What you need to do: Give again, word for word, the line holding "none -> blue 1x1 round brick [268,279,310,345]" and every line after it through the end of the data below. Omit pictures.

Records from a dataset:
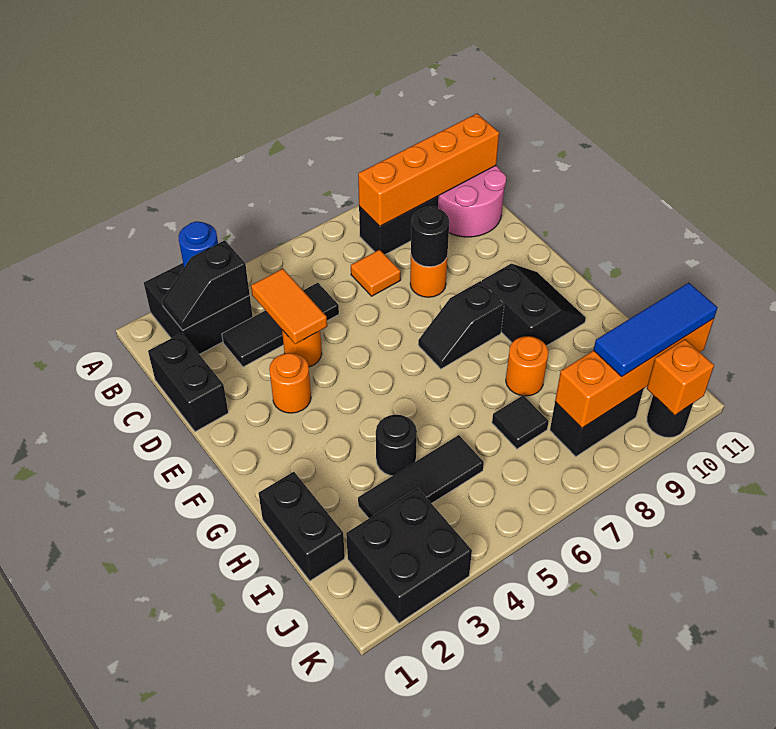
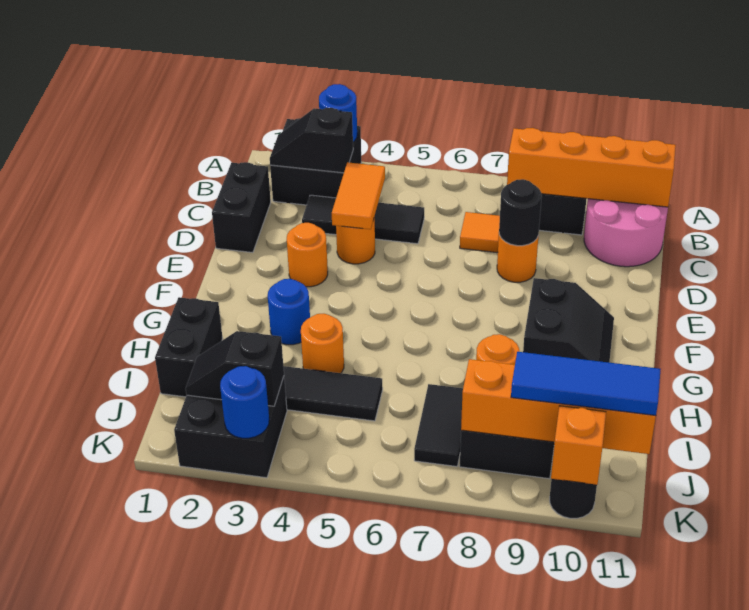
black 1x2 slope [418,281,504,369] -> black 1x2 slope moved to [186,331,284,406]
none -> blue 1x1 round brick [268,279,310,345]
black 1x1 round brick [376,415,417,476] -> orange 1x1 round brick [301,314,344,373]
black 1x1 tile [492,395,549,449] -> black 1x2 tile [414,384,463,467]
none -> blue 1x1 round brick [220,366,269,438]

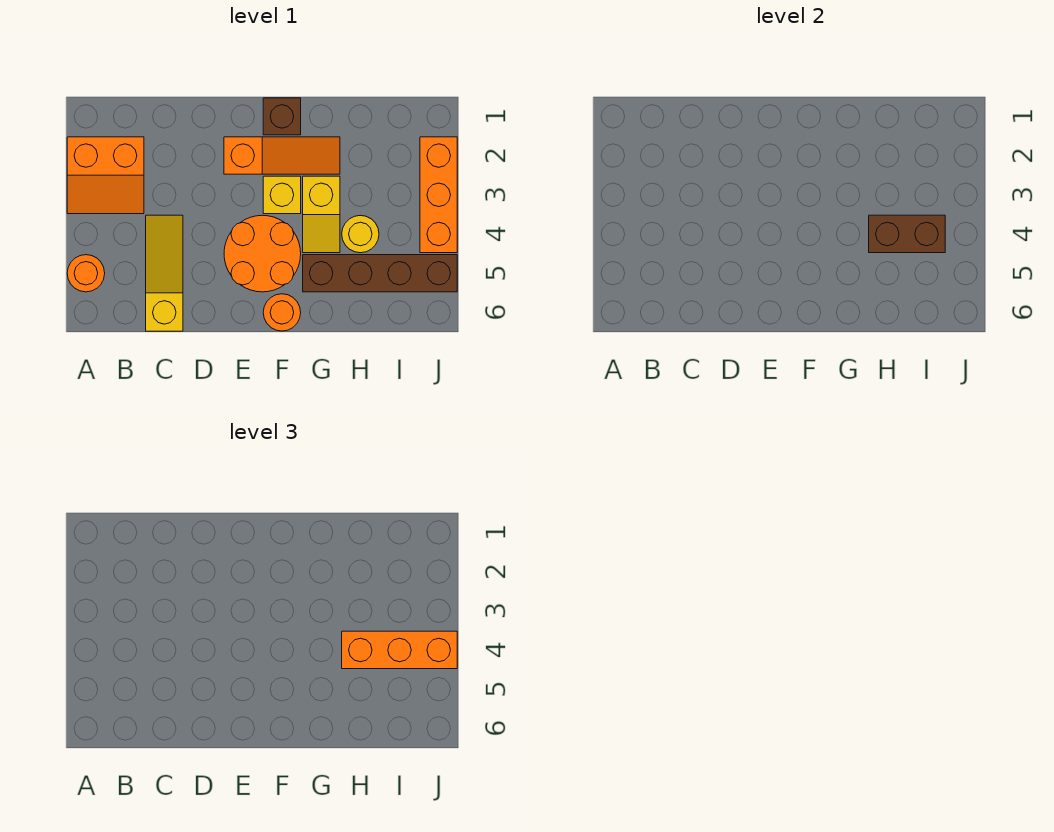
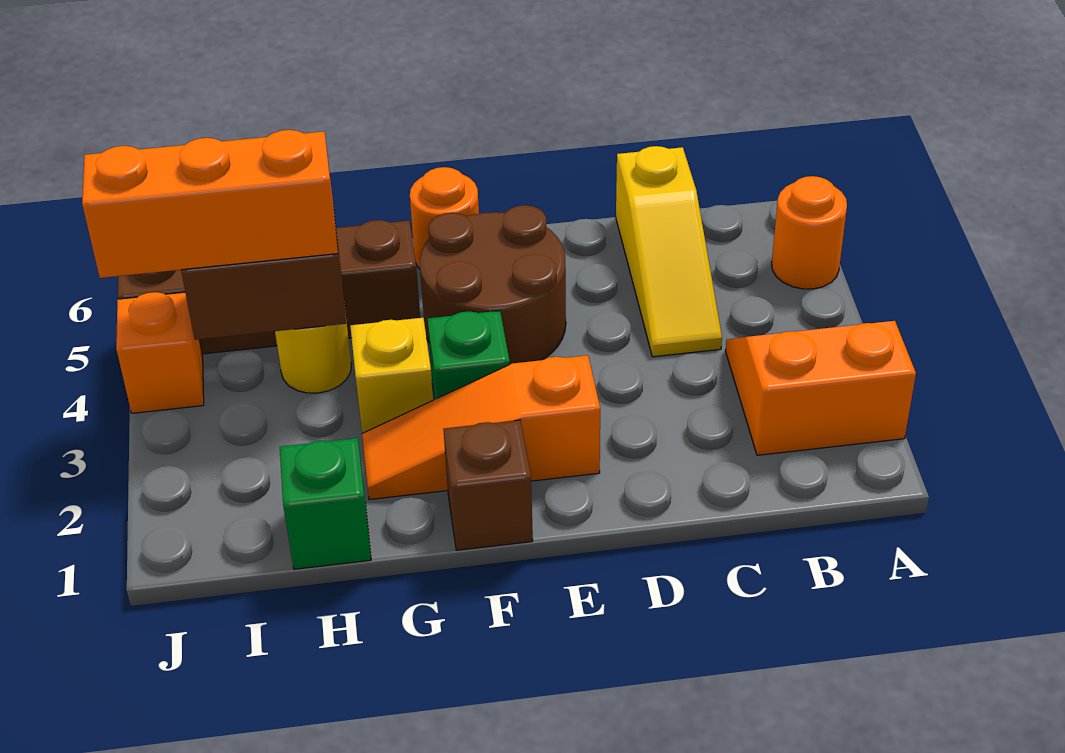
orange 2x2 round brick [224,215,301,292] -> brown 2x2 round brick [420,205,566,364]
yellow 1x1 brick [263,176,301,214] -> green 1x1 brick [428,311,510,399]
none -> green 1x1 brick [280,438,371,569]
orange 1x3 brick [420,137,457,253] -> orange 1x1 brick [116,292,204,413]

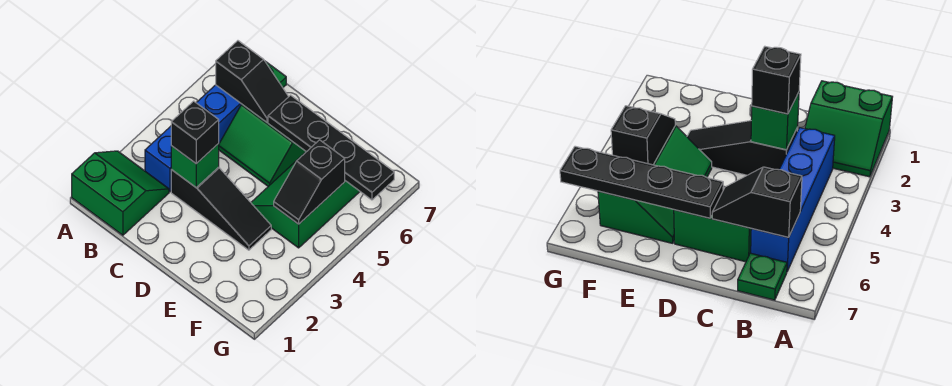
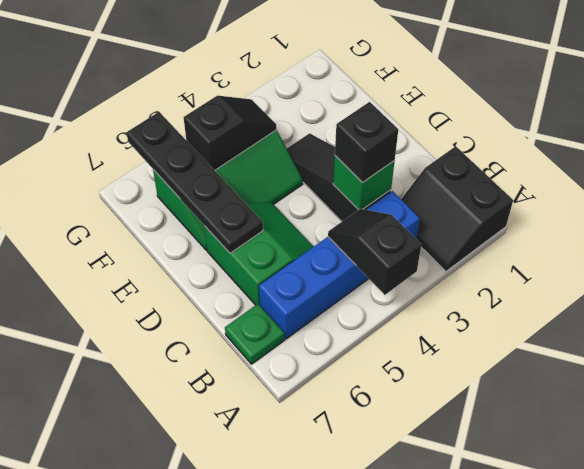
green 2x2 slope [72,151,169,235] -> black 2x2 slope [401,146,513,271]
black 1x2 slope [216,41,289,122] -> black 1x2 slope moved to [328,209,421,295]

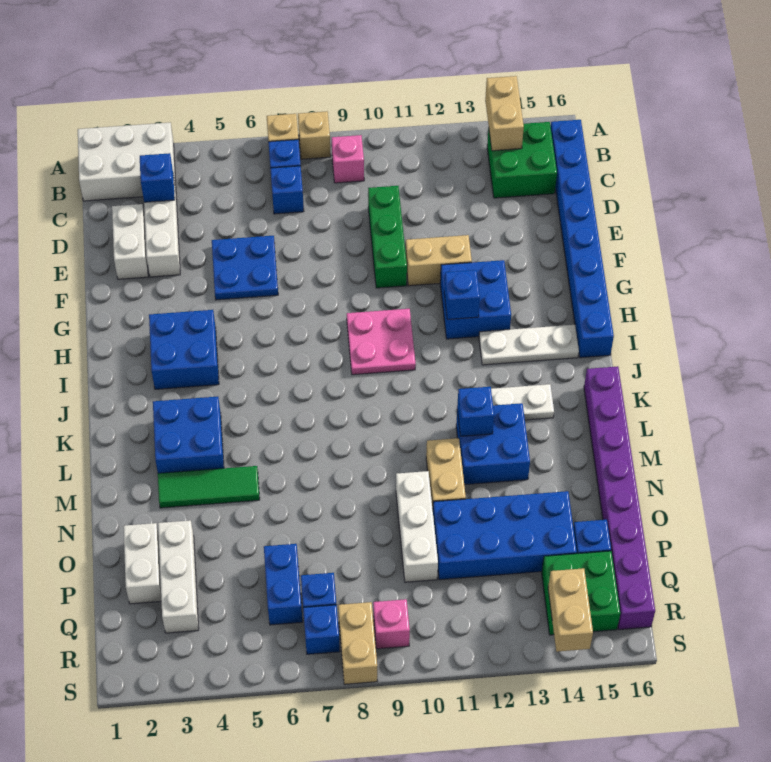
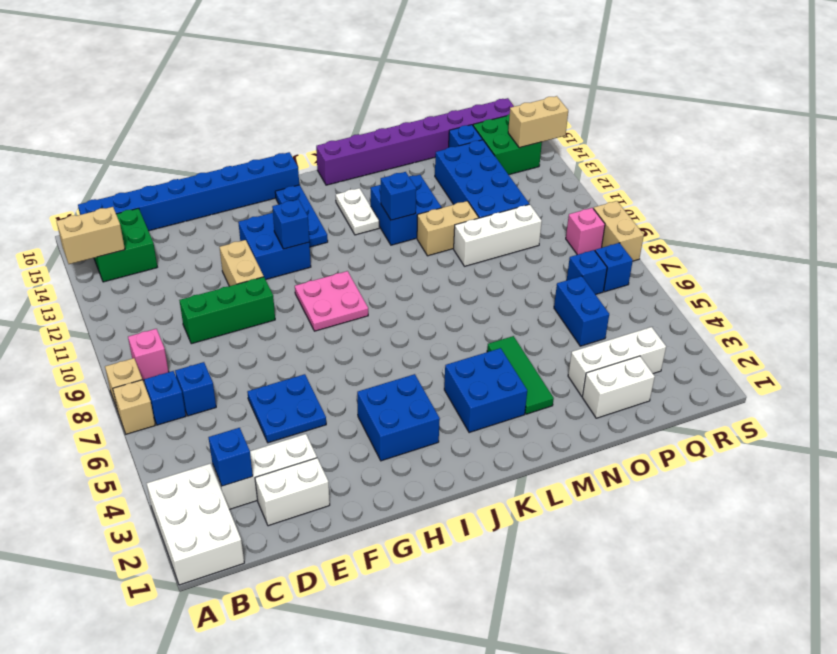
white 1x3 plate [479,325,579,365] -> blue 1x3 plate [275,185,328,247]
blue 1x2 brick [264,544,303,625] -> blue 1x2 brick turned to [554,276,609,346]
tan 1x2 brick [338,602,377,684] -> tan 1x2 brick turned to [593,201,644,261]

Finished task:
none -> blue 1x1 round brick [268,279,310,345]
black 1x1 round brick [376,415,417,476] -> orange 1x1 round brick [301,314,344,373]
black 1x1 tile [492,395,549,449] -> black 1x2 tile [414,384,463,467]
none -> blue 1x1 round brick [220,366,269,438]

orange 2x2 round brick [224,215,301,292] -> brown 2x2 round brick [420,205,566,364]
yellow 1x1 brick [263,176,301,214] -> green 1x1 brick [428,311,510,399]
none -> green 1x1 brick [280,438,371,569]
orange 1x3 brick [420,137,457,253] -> orange 1x1 brick [116,292,204,413]

green 2x2 slope [72,151,169,235] -> black 2x2 slope [401,146,513,271]
black 1x2 slope [216,41,289,122] -> black 1x2 slope moved to [328,209,421,295]

white 1x3 plate [479,325,579,365] -> blue 1x3 plate [275,185,328,247]
blue 1x2 brick [264,544,303,625] -> blue 1x2 brick turned to [554,276,609,346]
tan 1x2 brick [338,602,377,684] -> tan 1x2 brick turned to [593,201,644,261]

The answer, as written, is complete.